• What is expected: Reproduce exactly, from the data that follows, the line with "MIC3 pin OUT: A1 -> none", the line with "DIGITS1 pin DIO: D2 -> D33", and every line that lies between them.

• Source data:
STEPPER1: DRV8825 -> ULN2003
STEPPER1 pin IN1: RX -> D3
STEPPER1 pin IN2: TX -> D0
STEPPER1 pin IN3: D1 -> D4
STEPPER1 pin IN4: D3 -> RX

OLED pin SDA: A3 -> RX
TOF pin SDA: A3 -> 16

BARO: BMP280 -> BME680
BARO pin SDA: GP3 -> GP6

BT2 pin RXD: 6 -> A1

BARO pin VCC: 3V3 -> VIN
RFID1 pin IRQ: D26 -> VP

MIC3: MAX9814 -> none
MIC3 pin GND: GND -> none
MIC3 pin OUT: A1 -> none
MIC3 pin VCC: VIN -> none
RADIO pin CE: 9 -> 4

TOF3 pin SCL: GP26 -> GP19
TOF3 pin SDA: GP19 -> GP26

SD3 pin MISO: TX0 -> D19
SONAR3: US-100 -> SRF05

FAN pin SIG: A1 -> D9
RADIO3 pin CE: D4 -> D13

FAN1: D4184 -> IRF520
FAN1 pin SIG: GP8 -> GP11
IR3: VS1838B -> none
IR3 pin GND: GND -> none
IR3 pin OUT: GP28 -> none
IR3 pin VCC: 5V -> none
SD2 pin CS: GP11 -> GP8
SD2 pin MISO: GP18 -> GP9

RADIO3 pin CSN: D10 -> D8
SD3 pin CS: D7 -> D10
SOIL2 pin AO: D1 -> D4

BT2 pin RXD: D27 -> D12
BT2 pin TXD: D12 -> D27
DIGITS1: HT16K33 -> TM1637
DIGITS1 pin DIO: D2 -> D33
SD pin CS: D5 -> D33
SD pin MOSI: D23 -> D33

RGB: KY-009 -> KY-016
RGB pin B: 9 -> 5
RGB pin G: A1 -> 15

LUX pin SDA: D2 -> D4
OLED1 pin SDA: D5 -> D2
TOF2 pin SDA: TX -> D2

• Task answer:
MIC3 pin OUT: A1 -> none
MIC3 pin VCC: VIN -> none
RADIO pin CE: 9 -> 4

TOF3 pin SCL: GP26 -> GP19
TOF3 pin SDA: GP19 -> GP26

SD3 pin MISO: TX0 -> D19
SONAR3: US-100 -> SRF05

FAN pin SIG: A1 -> D9
RADIO3 pin CE: D4 -> D13

FAN1: D4184 -> IRF520
FAN1 pin SIG: GP8 -> GP11
IR3: VS1838B -> none
IR3 pin GND: GND -> none
IR3 pin OUT: GP28 -> none
IR3 pin VCC: 5V -> none
SD2 pin CS: GP11 -> GP8
SD2 pin MISO: GP18 -> GP9

RADIO3 pin CSN: D10 -> D8
SD3 pin CS: D7 -> D10
SOIL2 pin AO: D1 -> D4

BT2 pin RXD: D27 -> D12
BT2 pin TXD: D12 -> D27
DIGITS1: HT16K33 -> TM1637
DIGITS1 pin DIO: D2 -> D33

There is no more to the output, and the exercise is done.